INSTRUCTIONS FOR THE TASK: Find the line holding "purple semicircle: (145, 117)" in the entries below. Give it again exactly, along with every line after it up to and including the line holding "purple arrow: (106, 196)".

[Synthetic geometry scene data]
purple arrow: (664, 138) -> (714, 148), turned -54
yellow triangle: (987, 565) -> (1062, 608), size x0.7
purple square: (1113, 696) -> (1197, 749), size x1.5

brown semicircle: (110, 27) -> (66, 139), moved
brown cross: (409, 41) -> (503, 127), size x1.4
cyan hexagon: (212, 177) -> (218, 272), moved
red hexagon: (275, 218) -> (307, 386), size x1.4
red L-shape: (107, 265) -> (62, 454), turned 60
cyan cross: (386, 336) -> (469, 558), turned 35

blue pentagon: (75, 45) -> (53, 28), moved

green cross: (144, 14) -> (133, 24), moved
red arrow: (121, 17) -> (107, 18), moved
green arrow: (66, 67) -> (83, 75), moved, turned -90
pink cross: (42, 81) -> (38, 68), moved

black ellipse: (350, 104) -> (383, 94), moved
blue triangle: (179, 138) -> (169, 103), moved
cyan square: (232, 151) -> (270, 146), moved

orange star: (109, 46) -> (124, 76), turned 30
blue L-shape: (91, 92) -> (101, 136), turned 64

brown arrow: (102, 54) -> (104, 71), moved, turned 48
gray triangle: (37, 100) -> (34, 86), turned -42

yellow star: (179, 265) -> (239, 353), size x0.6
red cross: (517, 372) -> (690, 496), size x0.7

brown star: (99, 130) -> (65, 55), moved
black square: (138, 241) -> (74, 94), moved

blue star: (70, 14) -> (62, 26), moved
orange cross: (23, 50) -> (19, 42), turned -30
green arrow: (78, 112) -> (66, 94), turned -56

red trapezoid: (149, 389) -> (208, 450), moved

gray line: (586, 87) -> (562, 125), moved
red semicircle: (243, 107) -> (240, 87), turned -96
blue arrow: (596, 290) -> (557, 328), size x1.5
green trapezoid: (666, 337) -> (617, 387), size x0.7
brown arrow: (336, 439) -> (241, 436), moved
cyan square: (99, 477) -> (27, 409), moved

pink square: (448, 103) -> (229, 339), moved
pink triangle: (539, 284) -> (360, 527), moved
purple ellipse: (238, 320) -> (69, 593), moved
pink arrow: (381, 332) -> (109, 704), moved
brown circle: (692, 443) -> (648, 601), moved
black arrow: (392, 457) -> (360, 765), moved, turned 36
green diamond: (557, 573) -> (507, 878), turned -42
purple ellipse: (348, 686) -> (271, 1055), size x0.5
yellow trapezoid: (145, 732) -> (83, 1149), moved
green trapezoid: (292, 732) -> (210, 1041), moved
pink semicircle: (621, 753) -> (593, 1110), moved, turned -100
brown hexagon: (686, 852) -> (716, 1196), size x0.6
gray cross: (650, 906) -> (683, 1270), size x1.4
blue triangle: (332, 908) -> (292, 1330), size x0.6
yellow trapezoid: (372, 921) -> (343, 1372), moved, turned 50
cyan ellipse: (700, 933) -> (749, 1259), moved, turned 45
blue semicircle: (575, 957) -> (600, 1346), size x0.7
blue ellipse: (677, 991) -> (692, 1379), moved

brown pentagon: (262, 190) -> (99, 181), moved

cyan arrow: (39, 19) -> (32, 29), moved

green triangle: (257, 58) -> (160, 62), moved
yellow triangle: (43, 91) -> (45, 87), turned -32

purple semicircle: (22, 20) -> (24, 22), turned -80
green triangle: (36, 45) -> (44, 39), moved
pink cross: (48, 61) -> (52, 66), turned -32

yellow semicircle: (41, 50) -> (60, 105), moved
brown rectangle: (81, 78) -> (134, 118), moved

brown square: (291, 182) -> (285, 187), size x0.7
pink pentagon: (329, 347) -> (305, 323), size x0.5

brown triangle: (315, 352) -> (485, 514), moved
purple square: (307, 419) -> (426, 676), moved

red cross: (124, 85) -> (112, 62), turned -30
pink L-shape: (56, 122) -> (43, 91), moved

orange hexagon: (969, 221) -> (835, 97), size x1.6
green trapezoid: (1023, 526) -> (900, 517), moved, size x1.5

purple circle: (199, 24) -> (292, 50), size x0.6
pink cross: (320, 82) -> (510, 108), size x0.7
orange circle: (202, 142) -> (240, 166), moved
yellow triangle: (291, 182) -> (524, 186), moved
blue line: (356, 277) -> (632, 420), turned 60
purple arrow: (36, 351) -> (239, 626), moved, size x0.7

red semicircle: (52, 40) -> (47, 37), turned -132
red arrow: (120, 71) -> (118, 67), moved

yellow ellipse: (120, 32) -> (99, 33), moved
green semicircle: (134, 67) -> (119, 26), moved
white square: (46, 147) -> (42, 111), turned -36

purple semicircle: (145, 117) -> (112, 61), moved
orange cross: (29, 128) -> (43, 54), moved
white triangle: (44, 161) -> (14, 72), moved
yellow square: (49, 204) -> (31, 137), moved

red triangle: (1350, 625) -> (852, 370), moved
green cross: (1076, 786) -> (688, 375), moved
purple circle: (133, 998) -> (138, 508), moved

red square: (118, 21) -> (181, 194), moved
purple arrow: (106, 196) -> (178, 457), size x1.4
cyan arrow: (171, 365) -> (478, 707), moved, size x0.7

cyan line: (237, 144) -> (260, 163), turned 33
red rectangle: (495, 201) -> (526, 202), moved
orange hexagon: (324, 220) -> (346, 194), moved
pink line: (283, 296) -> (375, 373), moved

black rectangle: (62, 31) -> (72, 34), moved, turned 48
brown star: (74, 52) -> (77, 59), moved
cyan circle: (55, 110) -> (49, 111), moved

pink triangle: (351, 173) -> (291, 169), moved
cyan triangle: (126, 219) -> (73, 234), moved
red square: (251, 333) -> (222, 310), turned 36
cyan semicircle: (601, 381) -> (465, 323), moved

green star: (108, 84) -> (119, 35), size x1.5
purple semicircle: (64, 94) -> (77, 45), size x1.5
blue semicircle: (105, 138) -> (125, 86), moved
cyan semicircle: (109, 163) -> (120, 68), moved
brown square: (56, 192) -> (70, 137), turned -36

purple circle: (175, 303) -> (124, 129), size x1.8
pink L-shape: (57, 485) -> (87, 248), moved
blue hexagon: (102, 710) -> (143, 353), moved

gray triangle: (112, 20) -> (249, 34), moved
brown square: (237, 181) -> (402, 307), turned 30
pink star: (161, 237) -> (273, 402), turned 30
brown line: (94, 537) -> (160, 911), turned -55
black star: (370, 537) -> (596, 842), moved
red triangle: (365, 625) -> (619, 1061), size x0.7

ANSWER AREA:
purple semicircle: (145, 117) -> (112, 61), moved
orange cross: (29, 128) -> (43, 54), moved
white triangle: (44, 161) -> (14, 72), moved
yellow square: (49, 204) -> (31, 137), moved

red triangle: (1350, 625) -> (852, 370), moved
green cross: (1076, 786) -> (688, 375), moved
purple circle: (133, 998) -> (138, 508), moved

red square: (118, 21) -> (181, 194), moved
purple arrow: (106, 196) -> (178, 457), size x1.4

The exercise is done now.